**Exercise**
Could you copy the data that follows exactly as written, but drop the pictures?

[Source records]

================

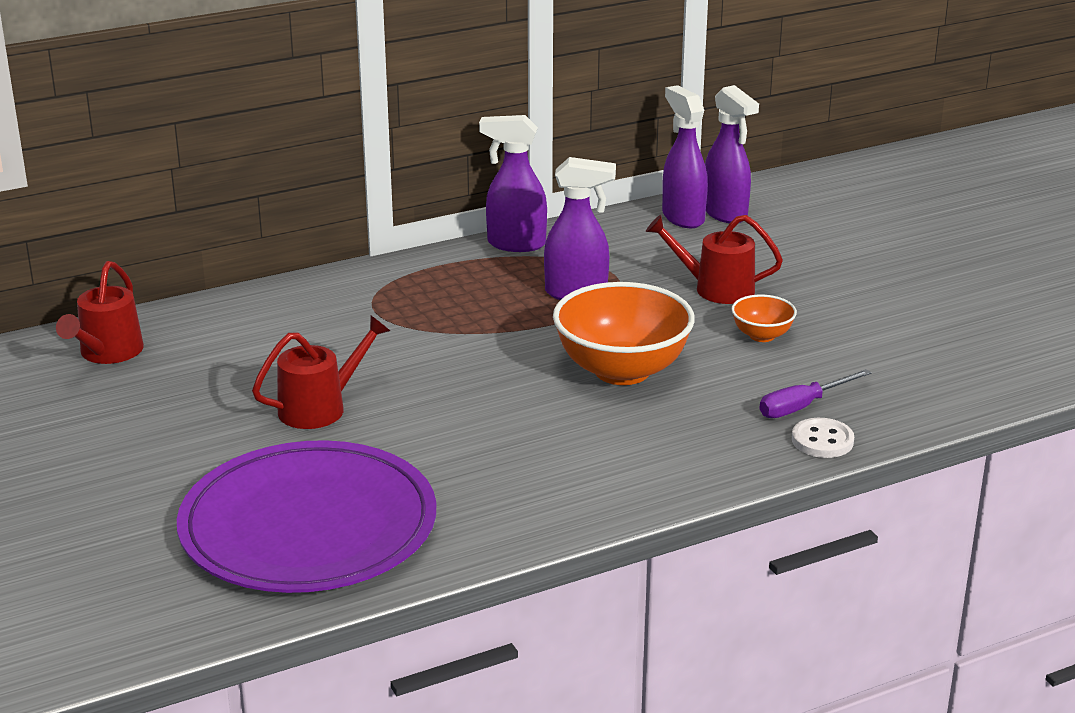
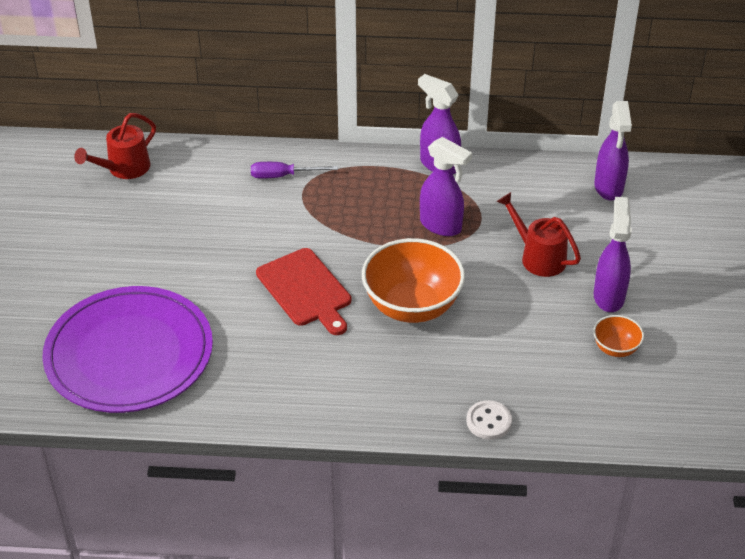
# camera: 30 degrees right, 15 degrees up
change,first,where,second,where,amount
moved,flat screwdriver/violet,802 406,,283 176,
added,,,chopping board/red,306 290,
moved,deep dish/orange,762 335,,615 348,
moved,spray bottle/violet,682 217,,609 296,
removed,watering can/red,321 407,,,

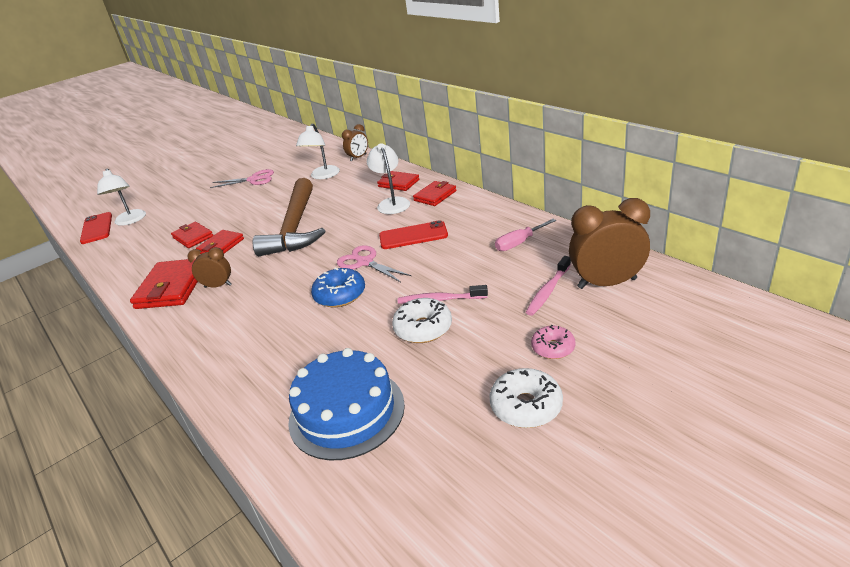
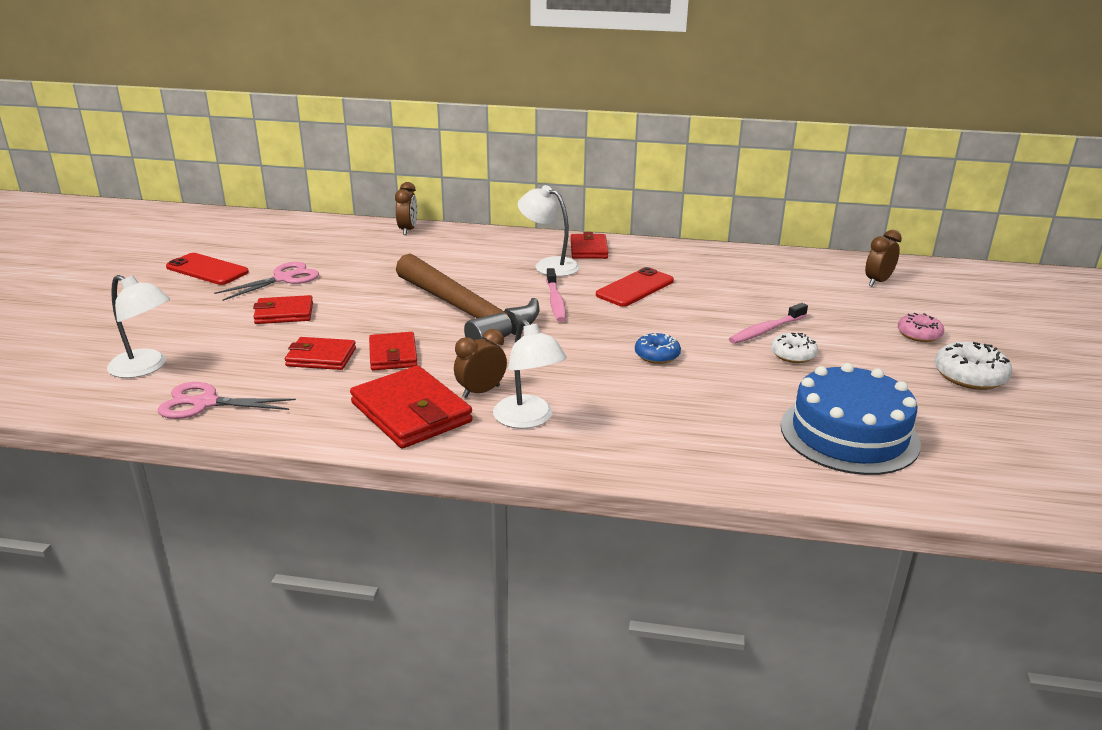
# camera: 45 degrees left, 5 degrees down
change,first,where,second,where,amount
moved,shears/pink,365 262,,205 403,
moved,phone/red,97 228,,207 270,
moved,card wallet/red,398 183,,284 313,
moved,desk lamp/pure white,323 176,,528 419,
moved,dental brush/pink,548 291,,555 301,
resized,donut/royal blue,340 295,,657 355,x0.67
resized,donut/pure white,423 328,,793 355,x0.67
resized,clock/russet,607 283,,877 282,x0.56
removed,flat screwdriver/pink,519 243,,,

================

**The completed task**
# camera: 30 degrees right, 15 degrees up
change,first,where,second,where,amount
moved,flat screwdriver/violet,802 406,,283 176,
added,,,chopping board/red,306 290,
moved,deep dish/orange,762 335,,615 348,
moved,spray bottle/violet,682 217,,609 296,
removed,watering can/red,321 407,,,

# camera: 45 degrees left, 5 degrees down
change,first,where,second,where,amount
moved,shears/pink,365 262,,205 403,
moved,phone/red,97 228,,207 270,
moved,card wallet/red,398 183,,284 313,
moved,desk lamp/pure white,323 176,,528 419,
moved,dental brush/pink,548 291,,555 301,
resized,donut/royal blue,340 295,,657 355,x0.67
resized,donut/pure white,423 328,,793 355,x0.67
resized,clock/russet,607 283,,877 282,x0.56
removed,flat screwdriver/pink,519 243,,,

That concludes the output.